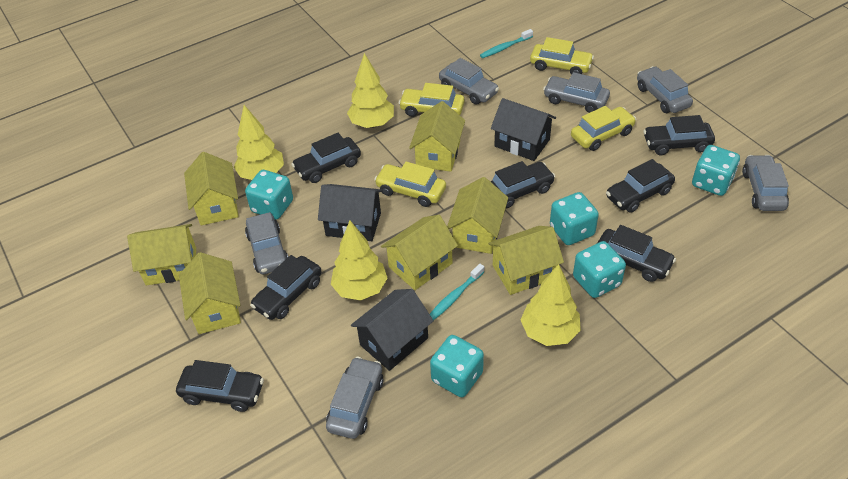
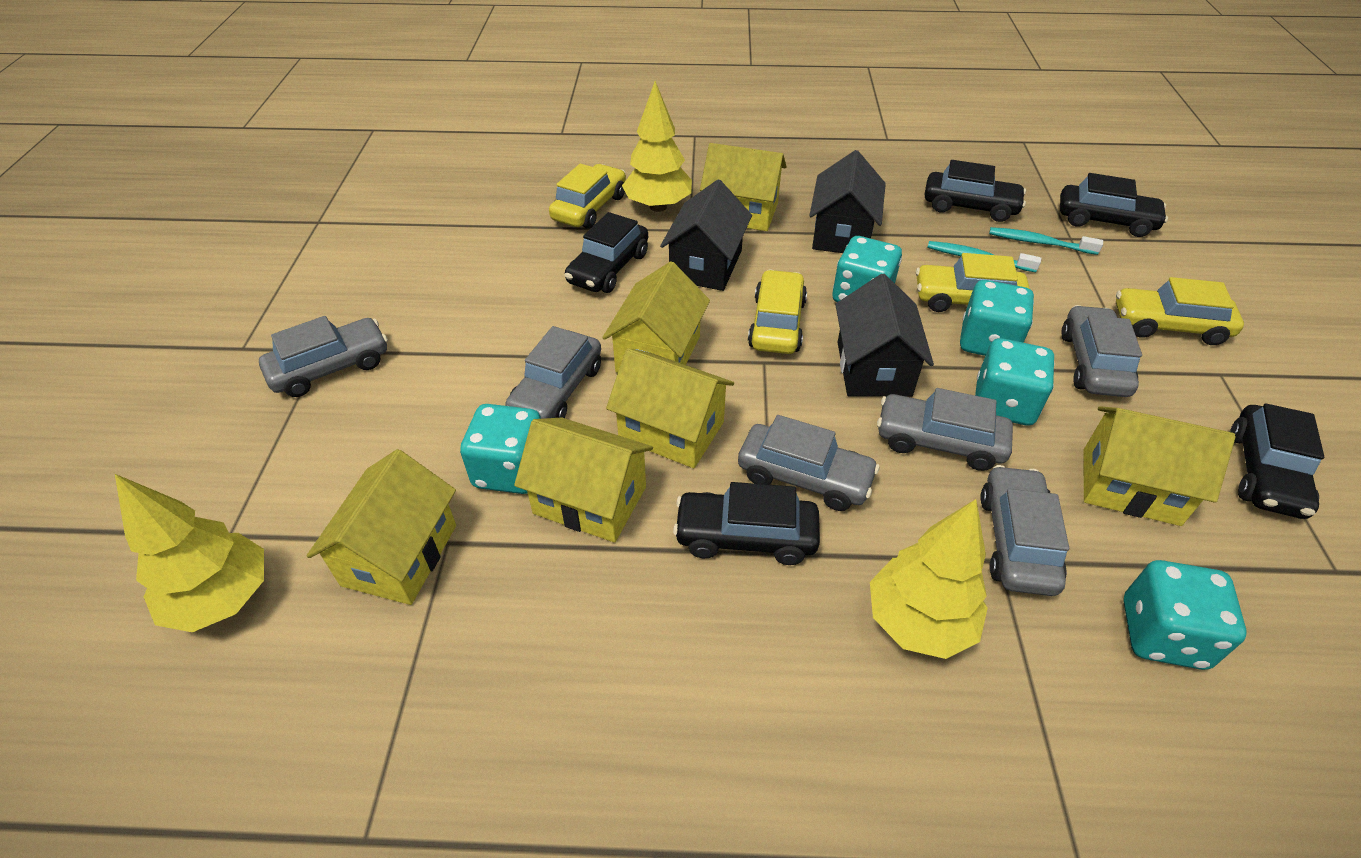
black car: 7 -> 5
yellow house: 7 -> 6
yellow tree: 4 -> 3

....

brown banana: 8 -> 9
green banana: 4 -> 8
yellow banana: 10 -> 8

....

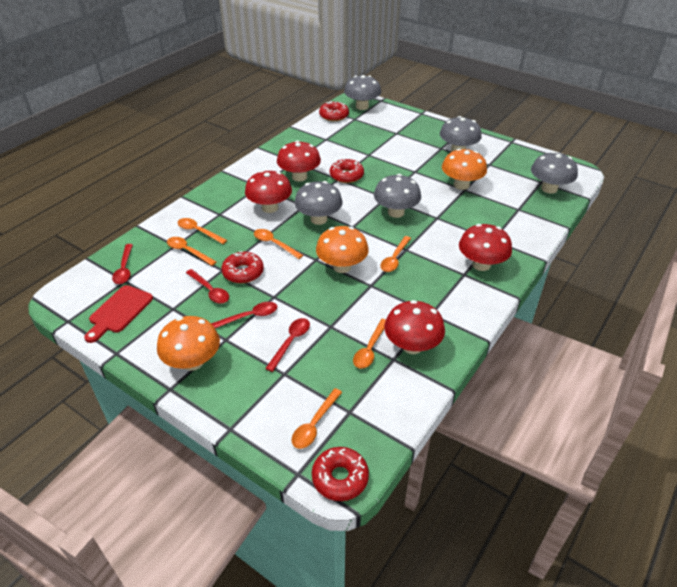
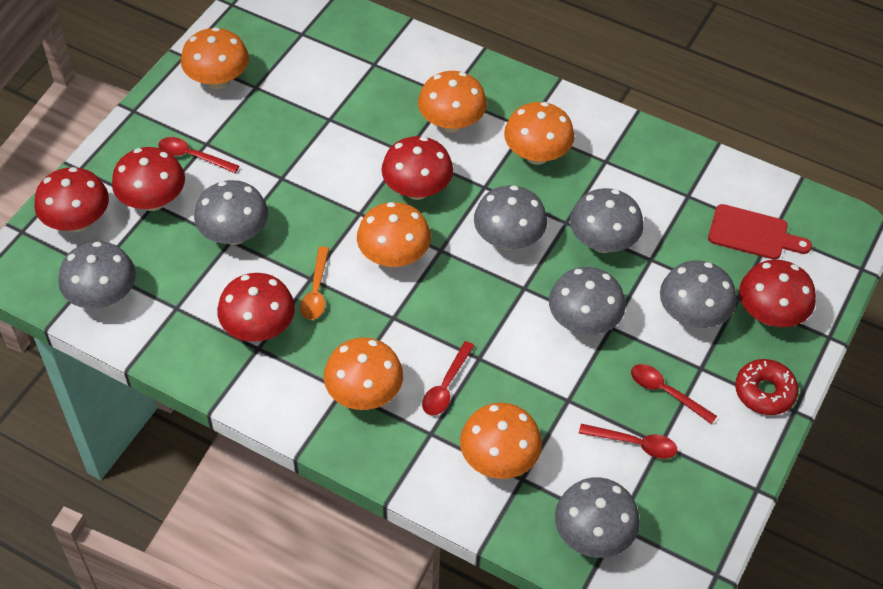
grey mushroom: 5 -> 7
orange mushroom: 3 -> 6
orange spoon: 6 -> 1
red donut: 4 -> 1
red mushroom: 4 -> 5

....

Please copy each line from the material above in which the string "mushroom" appears.

grey mushroom: 5 -> 7
orange mushroom: 3 -> 6
red mushroom: 4 -> 5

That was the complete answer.